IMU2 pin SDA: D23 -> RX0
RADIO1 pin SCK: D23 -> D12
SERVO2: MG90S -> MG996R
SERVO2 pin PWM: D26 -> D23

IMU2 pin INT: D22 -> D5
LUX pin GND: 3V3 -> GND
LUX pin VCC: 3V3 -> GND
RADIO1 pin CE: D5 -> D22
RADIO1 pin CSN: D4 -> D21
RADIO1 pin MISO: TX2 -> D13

§

**Exercise details:**
Every record is to be repeated exactly as it stands above.

**Output for this task:**
IMU2 pin SDA: D23 -> RX0
RADIO1 pin SCK: D23 -> D12
SERVO2: MG90S -> MG996R
SERVO2 pin PWM: D26 -> D23

IMU2 pin INT: D22 -> D5
LUX pin GND: 3V3 -> GND
LUX pin VCC: 3V3 -> GND
RADIO1 pin CE: D5 -> D22
RADIO1 pin CSN: D4 -> D21
RADIO1 pin MISO: TX2 -> D13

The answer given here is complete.